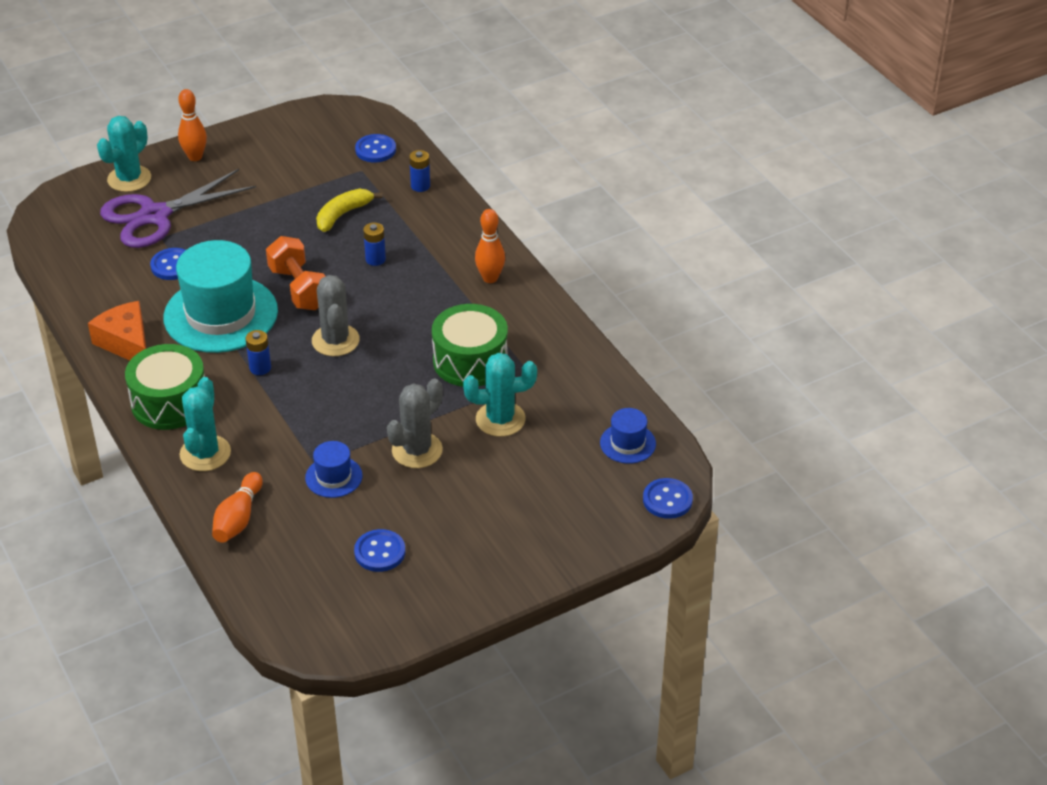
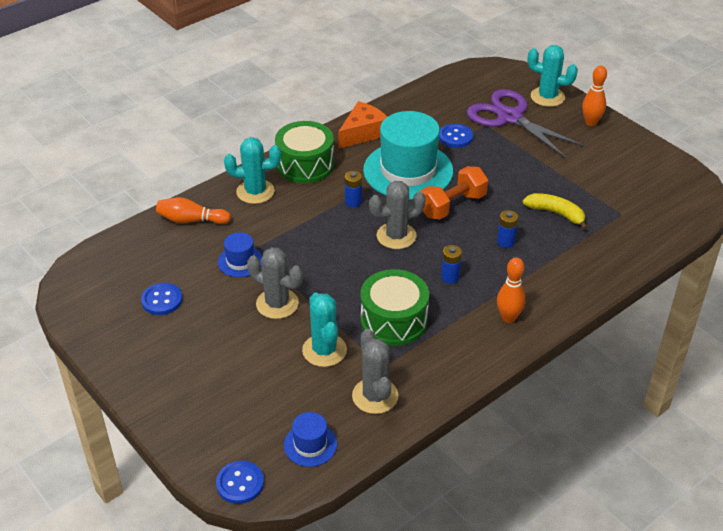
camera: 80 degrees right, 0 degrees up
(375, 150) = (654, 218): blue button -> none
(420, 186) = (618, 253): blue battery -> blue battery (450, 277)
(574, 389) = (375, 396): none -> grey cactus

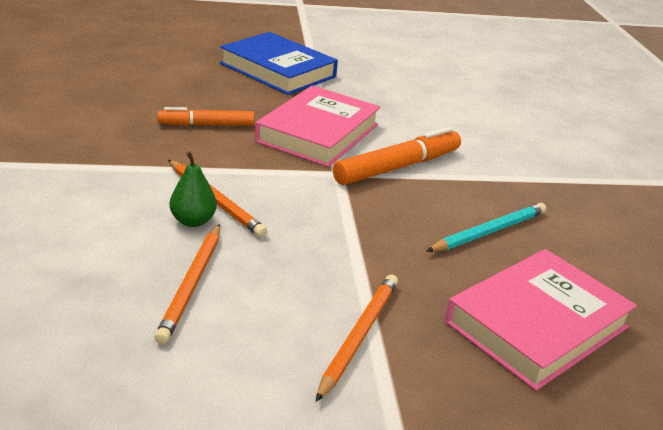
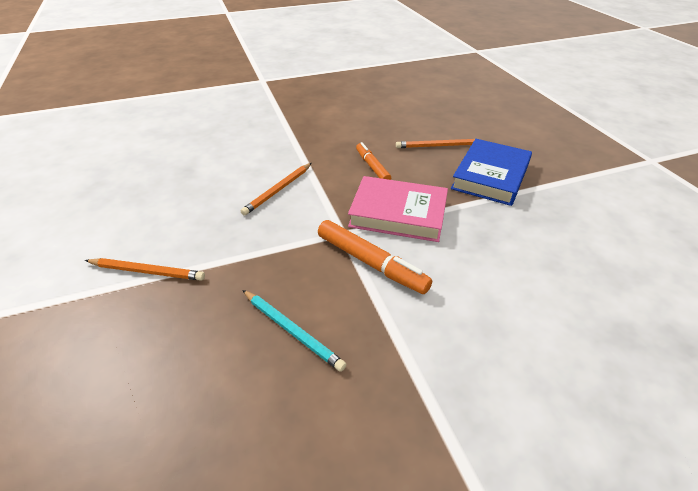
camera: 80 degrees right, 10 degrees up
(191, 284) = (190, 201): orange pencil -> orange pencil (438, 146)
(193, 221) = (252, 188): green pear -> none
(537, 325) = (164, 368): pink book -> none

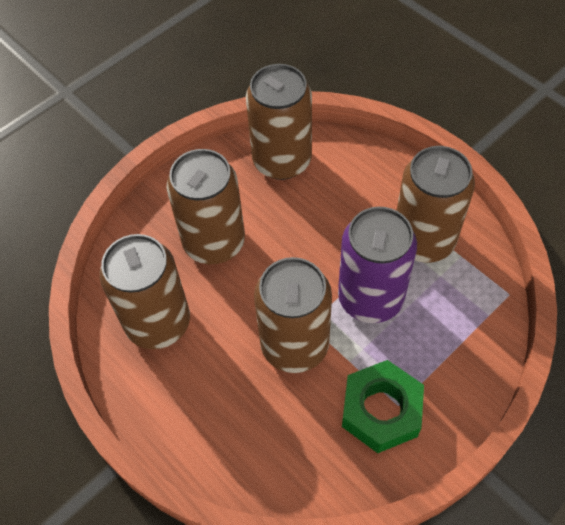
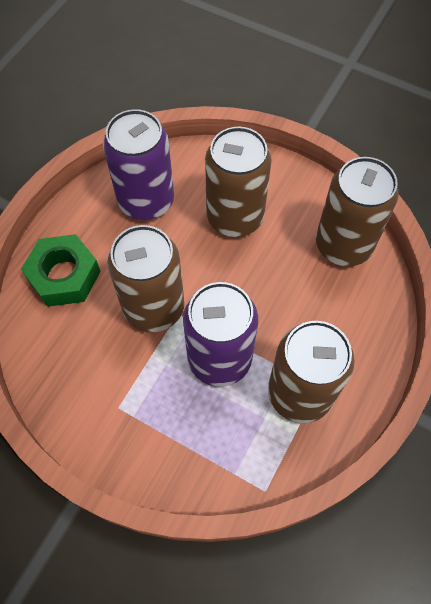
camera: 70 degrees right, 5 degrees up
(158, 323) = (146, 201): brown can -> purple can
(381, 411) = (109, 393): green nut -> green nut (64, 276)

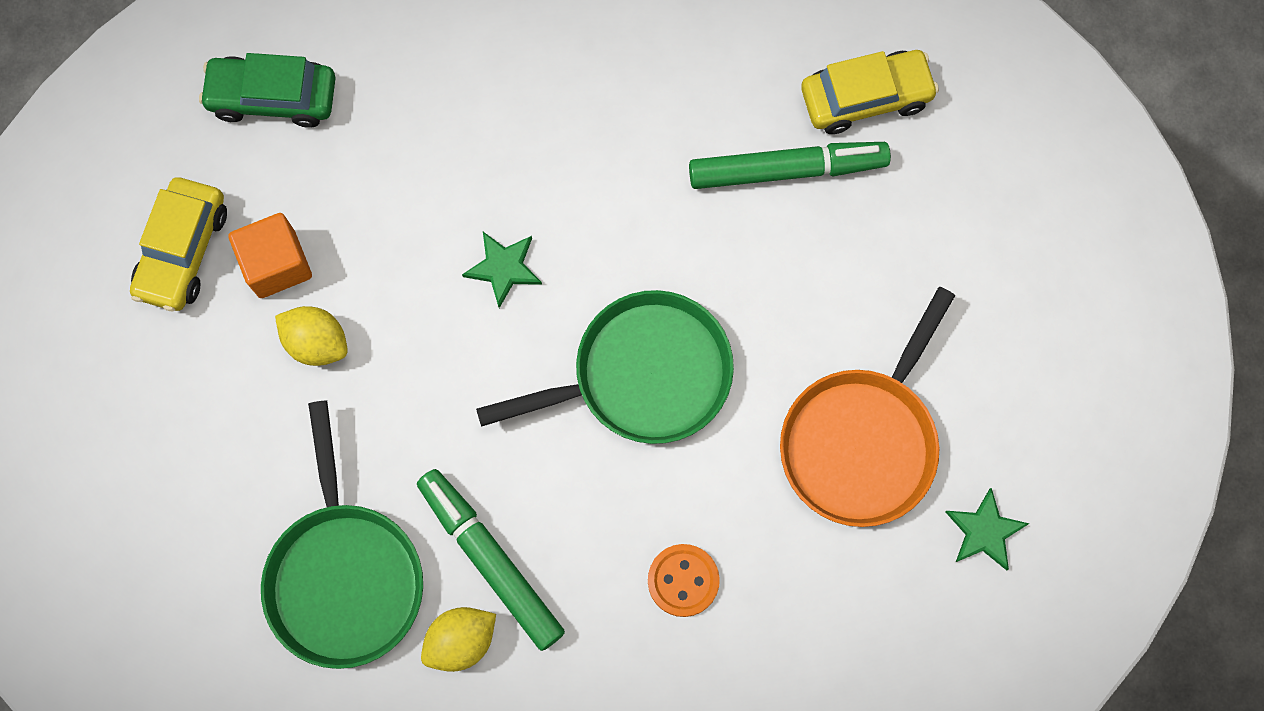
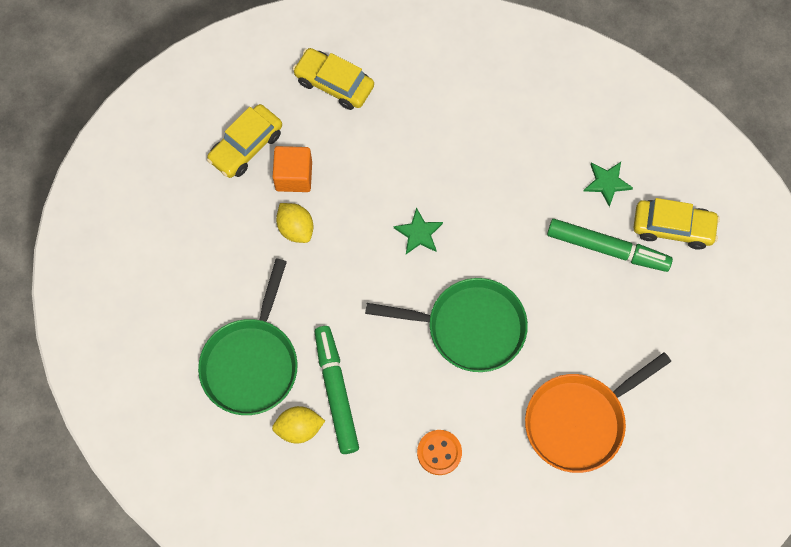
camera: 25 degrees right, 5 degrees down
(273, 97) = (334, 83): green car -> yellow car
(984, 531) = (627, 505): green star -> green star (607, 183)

■ Task goal ■
Restate the material above word for word, so that nothing changes except that the pictures are gone.

■ Exercise output ■
camera: 80 degrees right, 0 degrees up
(375, 150) = (654, 218): blue button -> none
(420, 186) = (618, 253): blue battery -> blue battery (450, 277)
(574, 389) = (375, 396): none -> grey cactus

camera: 80 degrees right, 10 degrees up
(191, 284) = (190, 201): orange pencil -> orange pencil (438, 146)
(193, 221) = (252, 188): green pear -> none
(537, 325) = (164, 368): pink book -> none

camera: 70 degrees right, 5 degrees up
(158, 323) = (146, 201): brown can -> purple can
(381, 411) = (109, 393): green nut -> green nut (64, 276)

camera: 25 degrees right, 5 degrees down
(273, 97) = (334, 83): green car -> yellow car
(984, 531) = (627, 505): green star -> green star (607, 183)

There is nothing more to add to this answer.